Your copy should repeat each record exactly and contain none of the pictures.

[Object change descriptions]
---*---

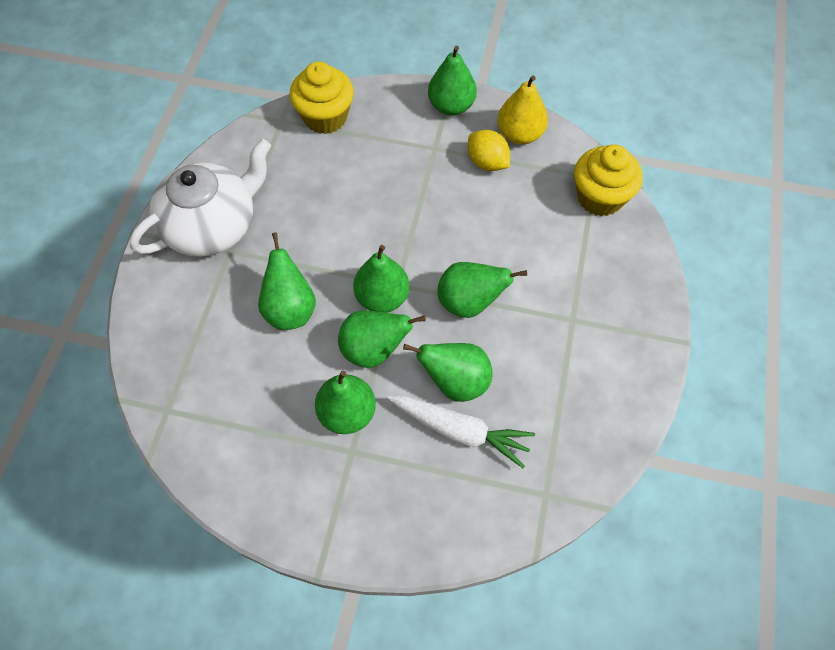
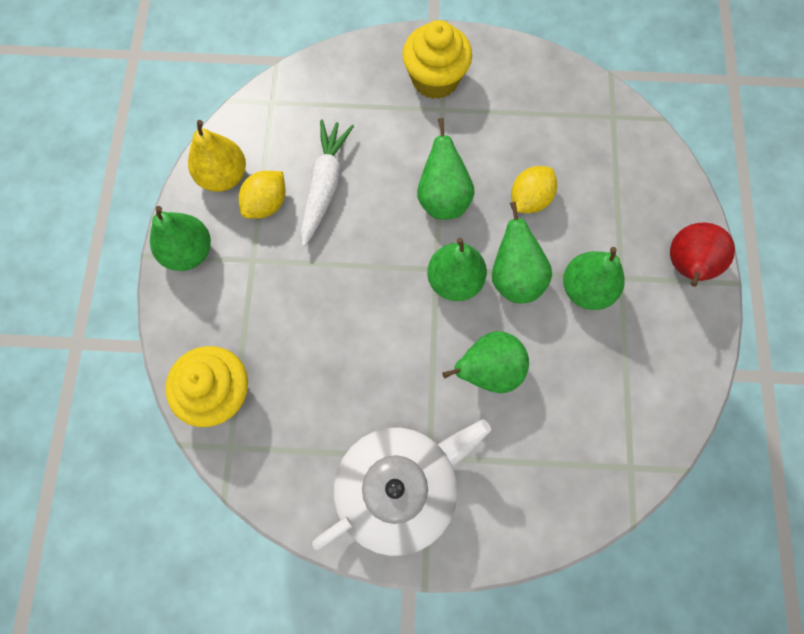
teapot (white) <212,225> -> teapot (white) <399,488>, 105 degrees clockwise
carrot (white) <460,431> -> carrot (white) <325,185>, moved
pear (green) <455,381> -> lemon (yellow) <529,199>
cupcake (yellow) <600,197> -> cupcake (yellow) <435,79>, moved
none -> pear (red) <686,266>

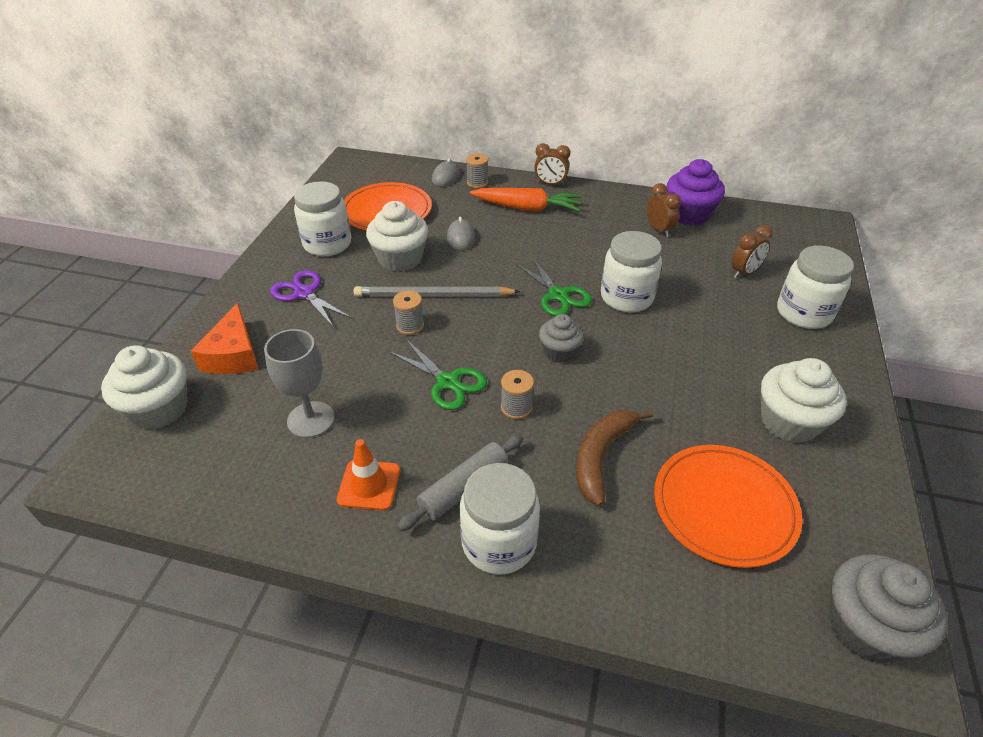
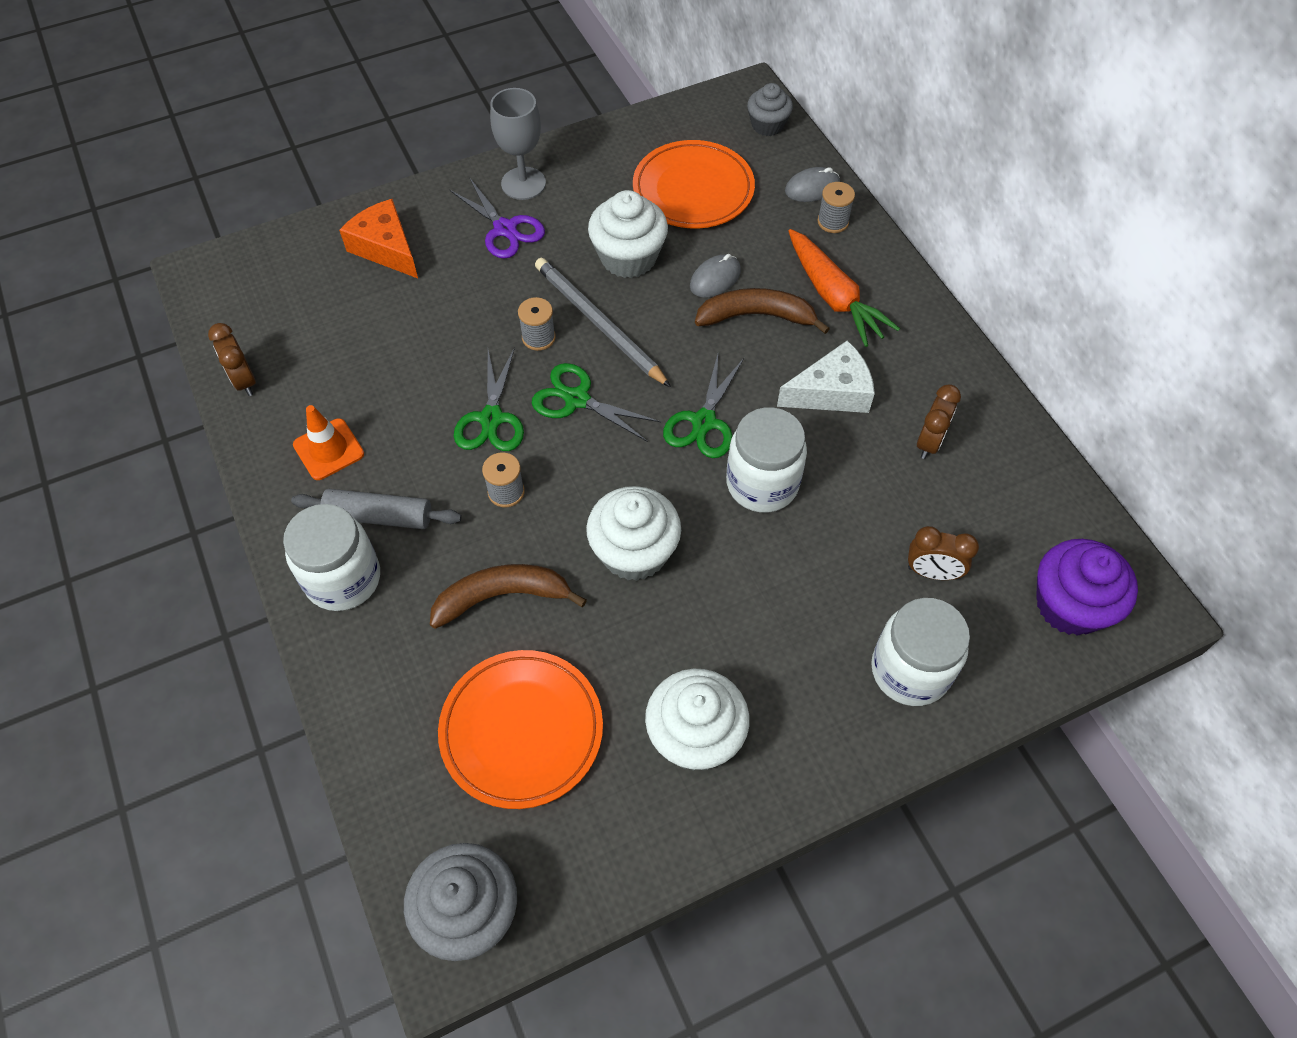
cupcake (white) <159,409> -> cupcake (white) <634,552>, moved
cheese (orange) <233,355> -> cheese (orange) <386,248>, 90 degrees clockwise
goblet (grey) <311,419> -> goblet (grey) <523,183>, moved
scissors (purple) <304,293> -> scissors (purple) <505,229>, 135 degrees clockwise
jar (white) <327,244> -> none
clock (brown) <550,184> -> clock (brown) <244,381>, moved
cupcake (grey) <559,352> -> cupcake (grey) <767,125>, moved
cupcake (purple) <689,214> -> cupcake (purple) <1069,605>, moved
none -> scissors (green) <577,399>
none -> banana (brown) <757,316>
none -> cheese (white) <832,392>

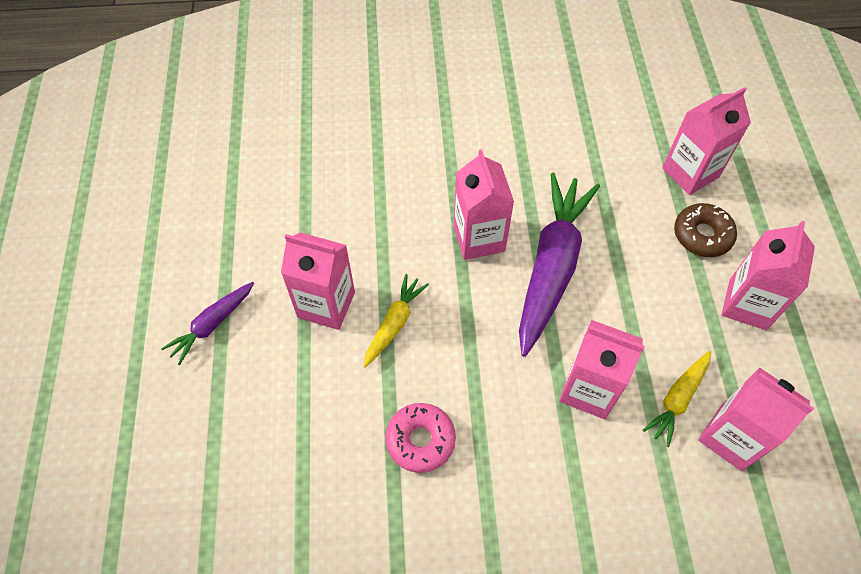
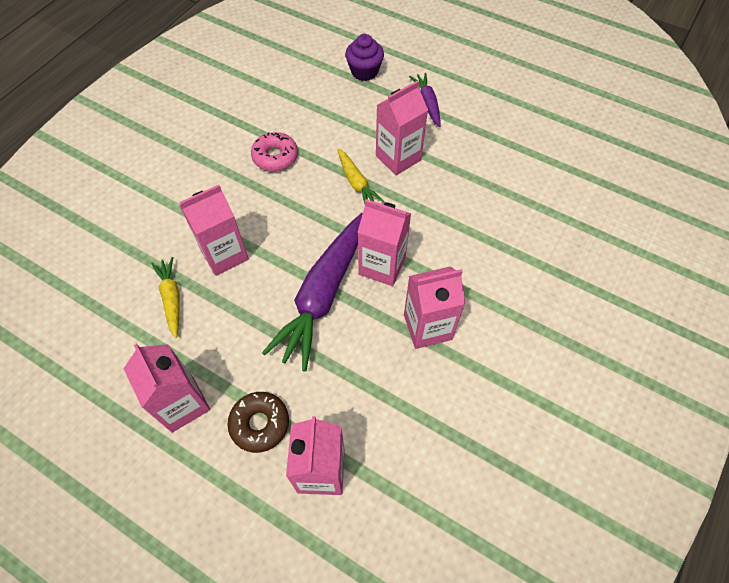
carrot (purple) <551,267> -> carrot (purple) <323,295>, 60 degrees clockwise
carton (pink) <731,437> -> carton (pink) <427,327>, moved
none -> cupcake (purple) <364,71>

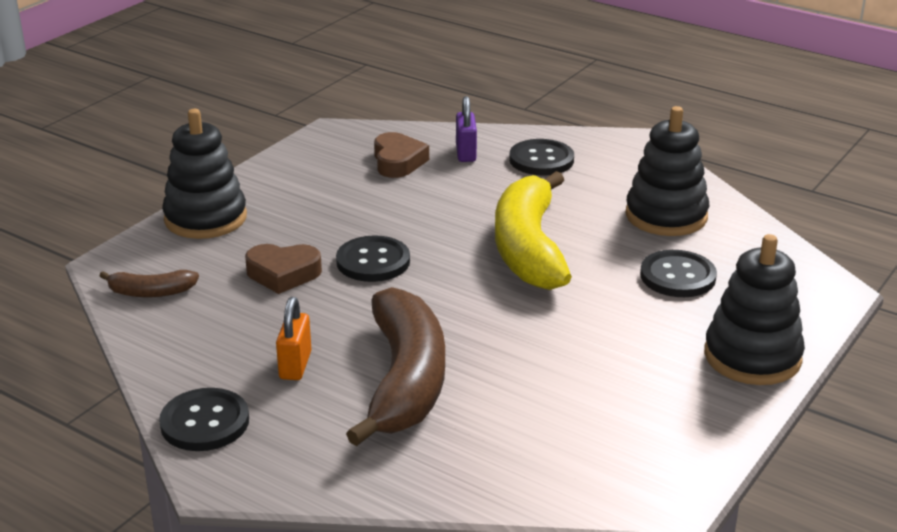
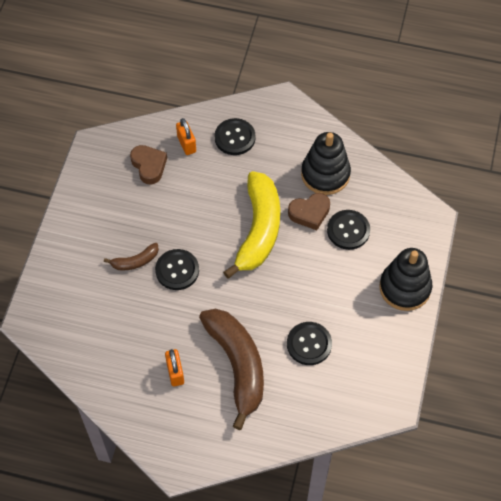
banana (brown) <151,292> -> banana (brown) <135,261>, moved
button (black) <205,422> -> button (black) <309,344>, moved
stacking toy (black) <205,218> -> none
heart (brown) <283,274> -> heart (brown) <309,213>, moved
padlock (purple) <465,153> -> padlock (orange) <186,144>
banana (yellow) <528,248> -> banana (yellow) <259,230>, 150 degrees counterclockwise

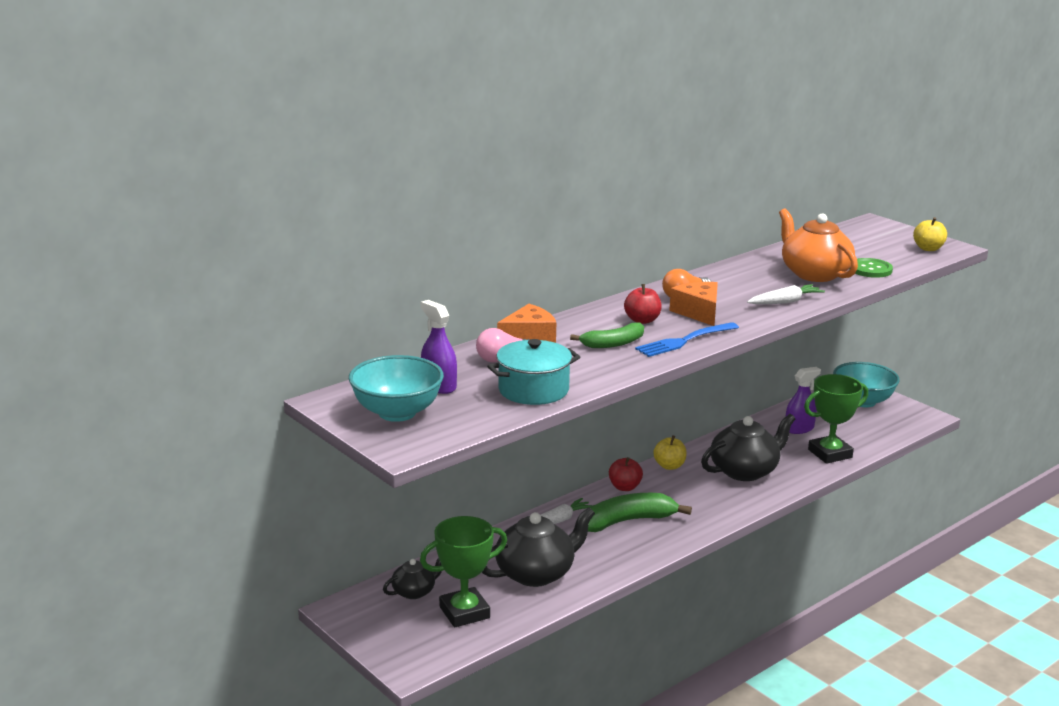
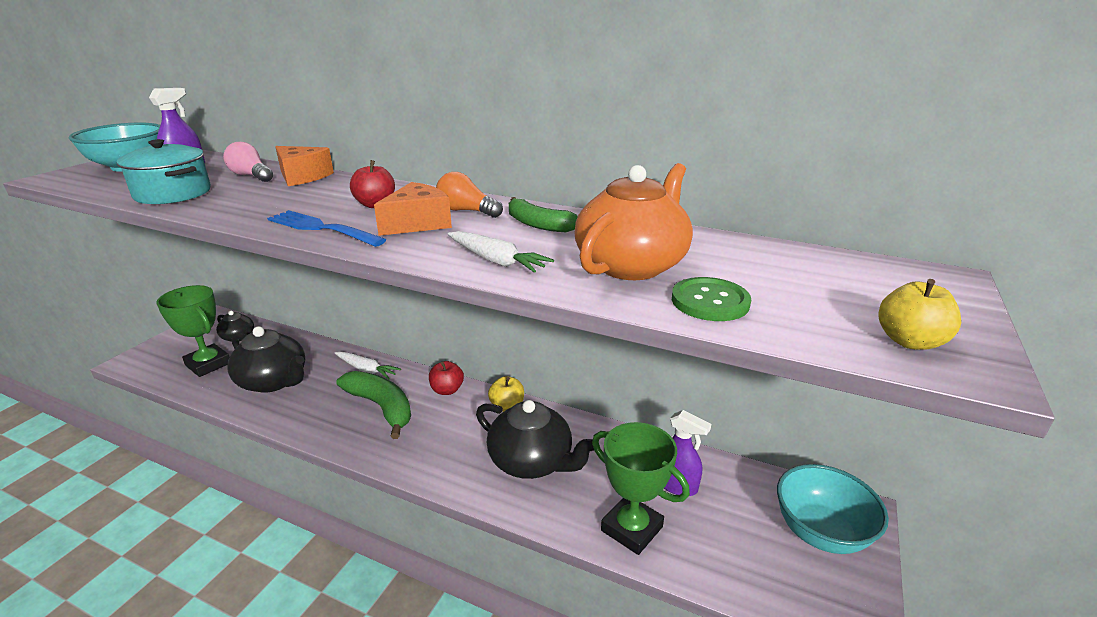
banana (green) <613,343> -> banana (green) <538,224>, moved

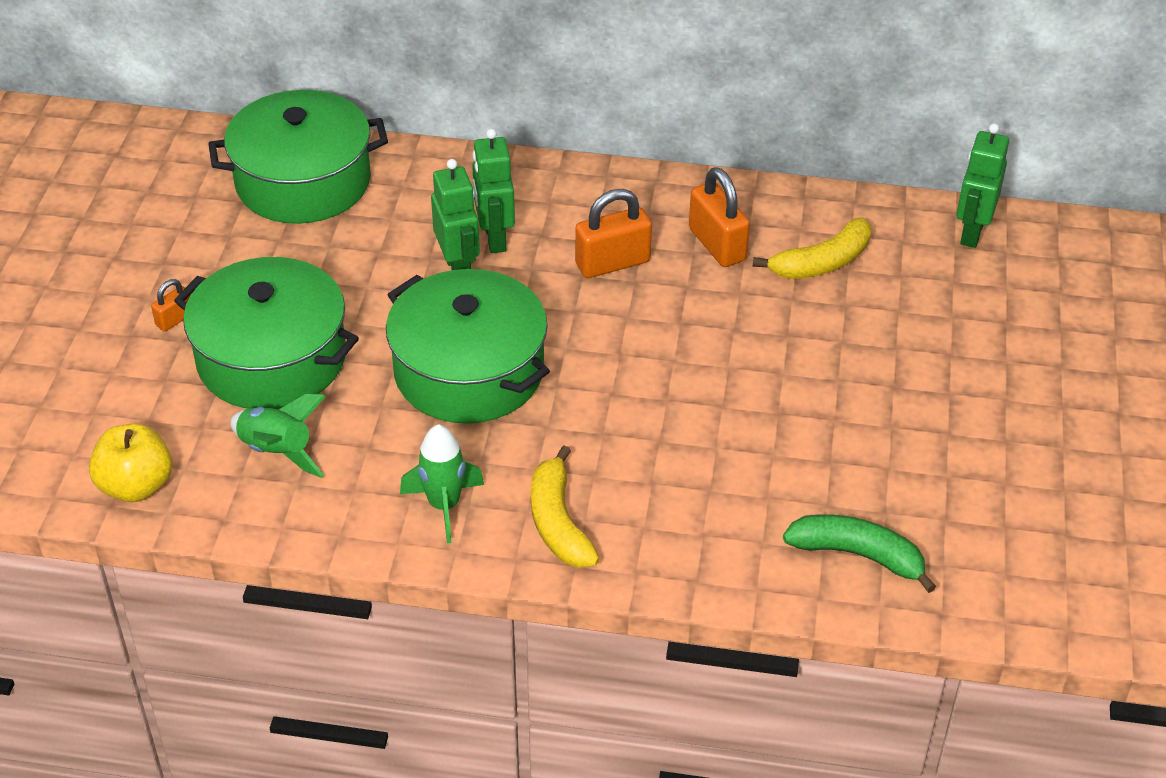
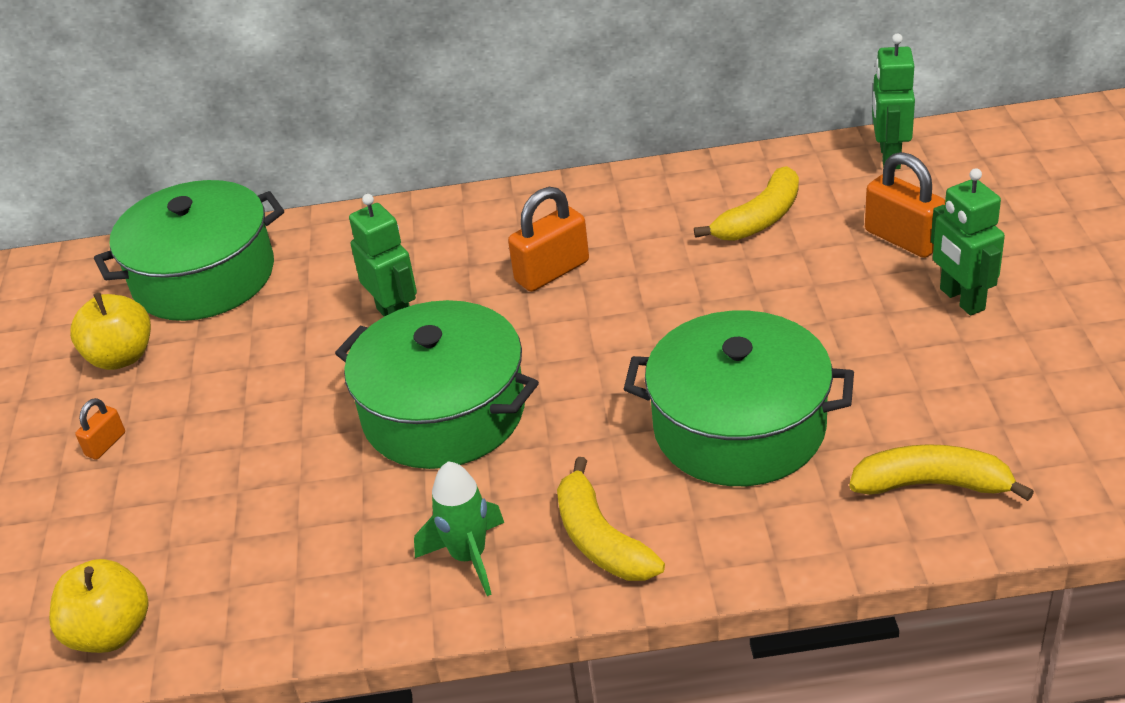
pot (green) <271,359> -> pot (green) <739,427>, moved
rocket (green) <277,452> -> none
robot (green) <494,238> -> robot (green) <961,299>, moved
padlock (orange) <717,245> -> padlock (orange) <903,239>, moved
banana (green) <858,555> -> banana (yellow) <932,484>
none -> apple (yellow) <121,357>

---*---

## Finished exercise:
teapot (white) <212,225> -> teapot (white) <399,488>, 105 degrees clockwise
carrot (white) <460,431> -> carrot (white) <325,185>, moved
pear (green) <455,381> -> lemon (yellow) <529,199>
cupcake (yellow) <600,197> -> cupcake (yellow) <435,79>, moved
none -> pear (red) <686,266>

cupcake (white) <159,409> -> cupcake (white) <634,552>, moved
cheese (orange) <233,355> -> cheese (orange) <386,248>, 90 degrees clockwise
goblet (grey) <311,419> -> goblet (grey) <523,183>, moved
scissors (purple) <304,293> -> scissors (purple) <505,229>, 135 degrees clockwise
jar (white) <327,244> -> none
clock (brown) <550,184> -> clock (brown) <244,381>, moved
cupcake (grey) <559,352> -> cupcake (grey) <767,125>, moved
cupcake (purple) <689,214> -> cupcake (purple) <1069,605>, moved
none -> scissors (green) <577,399>
none -> banana (brown) <757,316>
none -> cheese (white) <832,392>

carrot (purple) <551,267> -> carrot (purple) <323,295>, 60 degrees clockwise
carton (pink) <731,437> -> carton (pink) <427,327>, moved
none -> cupcake (purple) <364,71>

banana (brown) <151,292> -> banana (brown) <135,261>, moved
button (black) <205,422> -> button (black) <309,344>, moved
stacking toy (black) <205,218> -> none
heart (brown) <283,274> -> heart (brown) <309,213>, moved
padlock (purple) <465,153> -> padlock (orange) <186,144>
banana (yellow) <528,248> -> banana (yellow) <259,230>, 150 degrees counterclockwise

banana (green) <613,343> -> banana (green) <538,224>, moved

pot (green) <271,359> -> pot (green) <739,427>, moved
rocket (green) <277,452> -> none
robot (green) <494,238> -> robot (green) <961,299>, moved
padlock (orange) <717,245> -> padlock (orange) <903,239>, moved
banana (green) <858,555> -> banana (yellow) <932,484>
none -> apple (yellow) <121,357>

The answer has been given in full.